§ YOUR INSTRUCTIONS:
Copy out the listing that follows, exactly, without its pictures.

§ PROVIDED DATA:
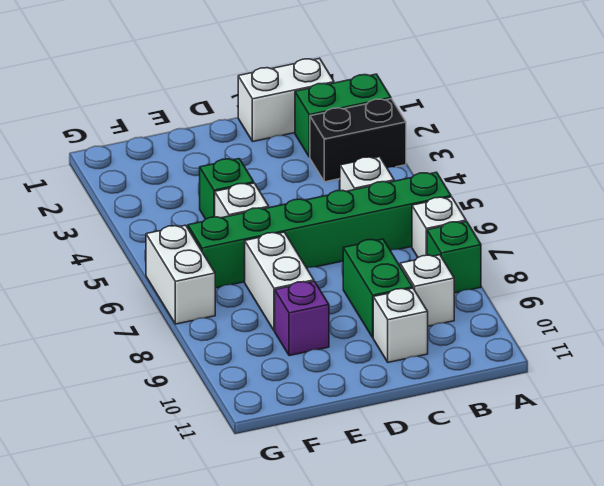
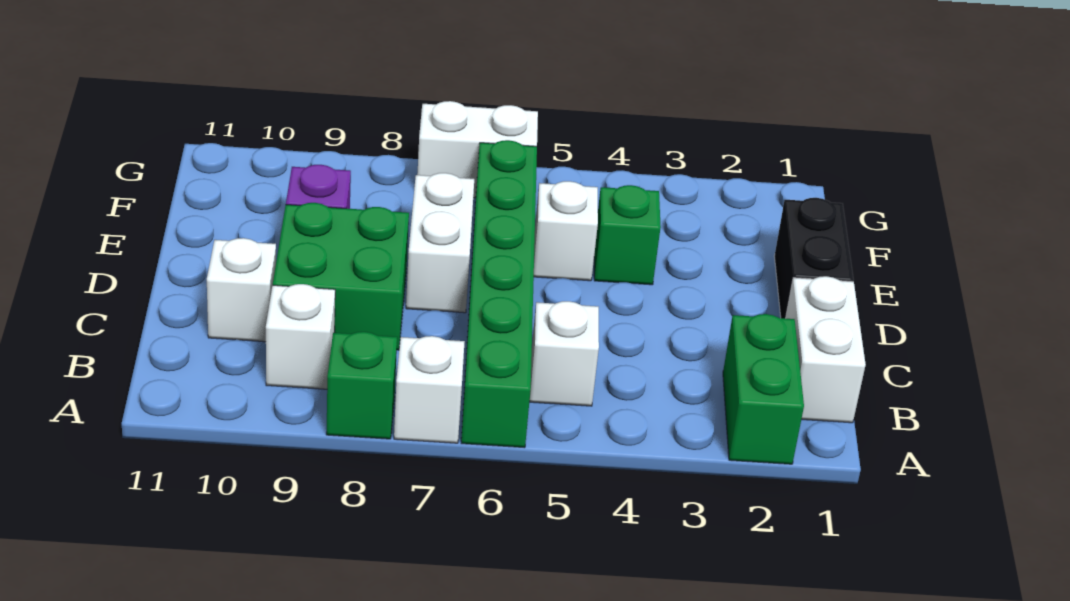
black brick A3:B3 level 1 -> black brick D1:E1 level 1
green brick C8:C9 level 1 -> green brick C8:D9 level 1
white brick E7:E8 level 1 -> white brick D7:E7 level 1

§ RESPONSE TO THE EXERCISE:
black brick A3:B3 level 1 -> black brick D1:E1 level 1
green brick C8:C9 level 1 -> green brick C8:D9 level 1
white brick E7:E8 level 1 -> white brick D7:E7 level 1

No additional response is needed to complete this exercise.